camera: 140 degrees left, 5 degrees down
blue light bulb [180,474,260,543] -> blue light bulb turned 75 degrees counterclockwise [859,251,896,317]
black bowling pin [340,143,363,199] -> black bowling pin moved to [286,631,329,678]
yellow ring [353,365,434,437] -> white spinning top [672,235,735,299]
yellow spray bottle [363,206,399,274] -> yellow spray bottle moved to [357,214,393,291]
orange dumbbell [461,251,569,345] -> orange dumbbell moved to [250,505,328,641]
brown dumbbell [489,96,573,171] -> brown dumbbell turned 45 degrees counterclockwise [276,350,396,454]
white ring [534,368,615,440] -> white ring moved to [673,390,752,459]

=====

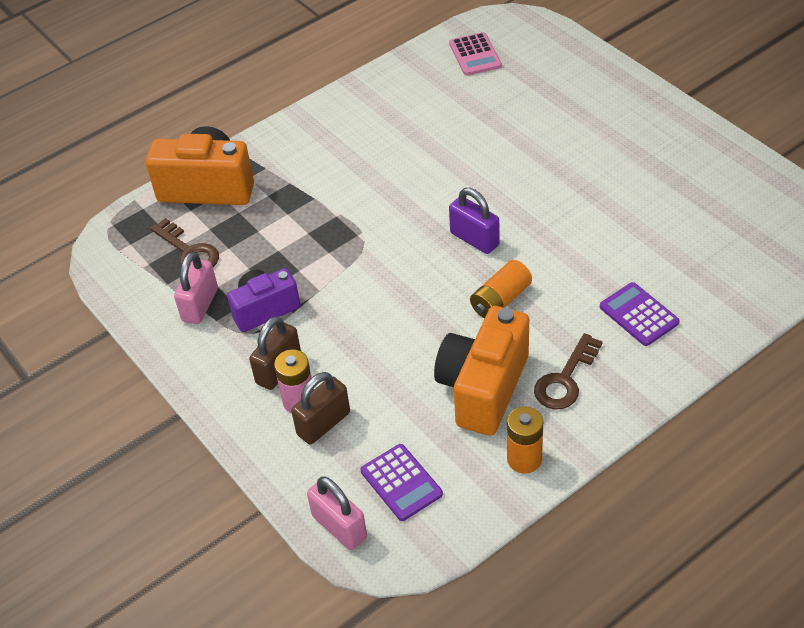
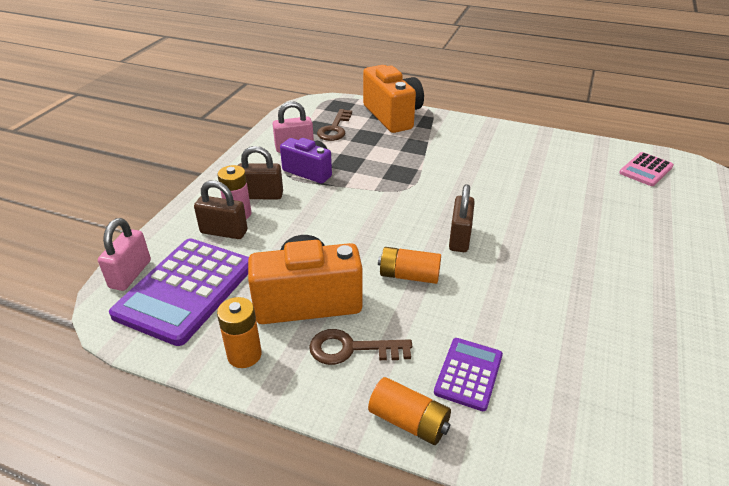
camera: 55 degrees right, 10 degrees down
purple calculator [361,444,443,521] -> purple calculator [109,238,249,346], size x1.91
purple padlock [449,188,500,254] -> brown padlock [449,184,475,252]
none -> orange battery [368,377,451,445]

=====

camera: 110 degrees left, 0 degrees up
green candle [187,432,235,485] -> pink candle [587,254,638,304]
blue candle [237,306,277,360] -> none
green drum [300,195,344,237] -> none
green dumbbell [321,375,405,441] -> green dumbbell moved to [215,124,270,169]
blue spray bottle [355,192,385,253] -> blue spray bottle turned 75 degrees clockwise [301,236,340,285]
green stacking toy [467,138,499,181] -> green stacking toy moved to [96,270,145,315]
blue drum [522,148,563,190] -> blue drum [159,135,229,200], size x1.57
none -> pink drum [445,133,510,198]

=====

- [WHAT THE TASK ASKS]: Look above for the line with "green stacking toy [467,138,499,181]" and the line with "none -> pink drum [445,133,510,198]". Write out those two lines and all the lines between them, exactly, and no others.

- [PROBLEM SOLUTION]:
green stacking toy [467,138,499,181] -> green stacking toy moved to [96,270,145,315]
blue drum [522,148,563,190] -> blue drum [159,135,229,200], size x1.57
none -> pink drum [445,133,510,198]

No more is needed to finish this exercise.